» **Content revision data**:
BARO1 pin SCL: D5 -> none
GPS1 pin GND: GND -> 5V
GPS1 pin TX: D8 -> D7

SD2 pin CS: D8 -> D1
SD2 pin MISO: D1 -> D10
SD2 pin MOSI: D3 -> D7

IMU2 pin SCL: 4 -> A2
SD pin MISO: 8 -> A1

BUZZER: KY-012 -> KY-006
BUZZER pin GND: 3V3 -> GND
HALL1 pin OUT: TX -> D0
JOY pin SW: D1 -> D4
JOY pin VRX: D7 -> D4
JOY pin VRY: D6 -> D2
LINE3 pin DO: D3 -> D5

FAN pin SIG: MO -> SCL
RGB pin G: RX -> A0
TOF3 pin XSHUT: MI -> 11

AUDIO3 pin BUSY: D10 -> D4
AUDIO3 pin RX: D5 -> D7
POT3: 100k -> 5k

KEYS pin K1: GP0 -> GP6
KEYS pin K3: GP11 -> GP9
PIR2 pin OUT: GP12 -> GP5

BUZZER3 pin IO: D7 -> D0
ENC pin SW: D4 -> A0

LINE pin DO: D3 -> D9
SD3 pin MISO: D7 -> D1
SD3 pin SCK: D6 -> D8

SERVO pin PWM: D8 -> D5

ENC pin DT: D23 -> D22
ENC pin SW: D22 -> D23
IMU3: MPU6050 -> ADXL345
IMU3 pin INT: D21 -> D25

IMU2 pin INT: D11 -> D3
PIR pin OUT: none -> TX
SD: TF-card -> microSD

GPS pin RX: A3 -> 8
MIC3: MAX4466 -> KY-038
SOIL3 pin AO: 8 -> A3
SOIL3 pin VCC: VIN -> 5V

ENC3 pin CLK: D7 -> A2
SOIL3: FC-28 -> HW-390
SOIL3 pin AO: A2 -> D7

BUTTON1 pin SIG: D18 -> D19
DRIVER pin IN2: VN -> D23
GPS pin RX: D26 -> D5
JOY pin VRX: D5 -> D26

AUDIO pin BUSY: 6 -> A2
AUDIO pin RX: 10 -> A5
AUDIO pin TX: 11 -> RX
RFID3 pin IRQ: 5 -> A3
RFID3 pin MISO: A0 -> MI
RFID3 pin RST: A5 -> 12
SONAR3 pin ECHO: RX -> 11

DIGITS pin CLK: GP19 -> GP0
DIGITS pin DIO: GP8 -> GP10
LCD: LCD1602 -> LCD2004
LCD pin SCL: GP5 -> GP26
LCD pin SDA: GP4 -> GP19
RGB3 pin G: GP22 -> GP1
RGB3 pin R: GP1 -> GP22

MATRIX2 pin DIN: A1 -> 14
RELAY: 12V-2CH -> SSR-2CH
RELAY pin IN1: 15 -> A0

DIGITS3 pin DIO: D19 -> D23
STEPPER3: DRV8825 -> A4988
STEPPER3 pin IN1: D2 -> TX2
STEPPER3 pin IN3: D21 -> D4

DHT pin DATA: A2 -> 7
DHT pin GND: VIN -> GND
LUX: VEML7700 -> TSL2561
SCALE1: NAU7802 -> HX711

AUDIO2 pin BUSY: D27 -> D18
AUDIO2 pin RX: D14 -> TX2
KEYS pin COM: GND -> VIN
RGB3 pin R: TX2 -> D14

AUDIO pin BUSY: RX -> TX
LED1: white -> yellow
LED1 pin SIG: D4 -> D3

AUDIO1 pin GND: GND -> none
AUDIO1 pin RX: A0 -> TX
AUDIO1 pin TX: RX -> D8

» **What you should do**:
Copy every line of the data above, beginning with the first and ending with the line that contains "HALL1 pin OUT: TX -> D0", and give nothing more.

» **Task response**:
BARO1 pin SCL: D5 -> none
GPS1 pin GND: GND -> 5V
GPS1 pin TX: D8 -> D7

SD2 pin CS: D8 -> D1
SD2 pin MISO: D1 -> D10
SD2 pin MOSI: D3 -> D7

IMU2 pin SCL: 4 -> A2
SD pin MISO: 8 -> A1

BUZZER: KY-012 -> KY-006
BUZZER pin GND: 3V3 -> GND
HALL1 pin OUT: TX -> D0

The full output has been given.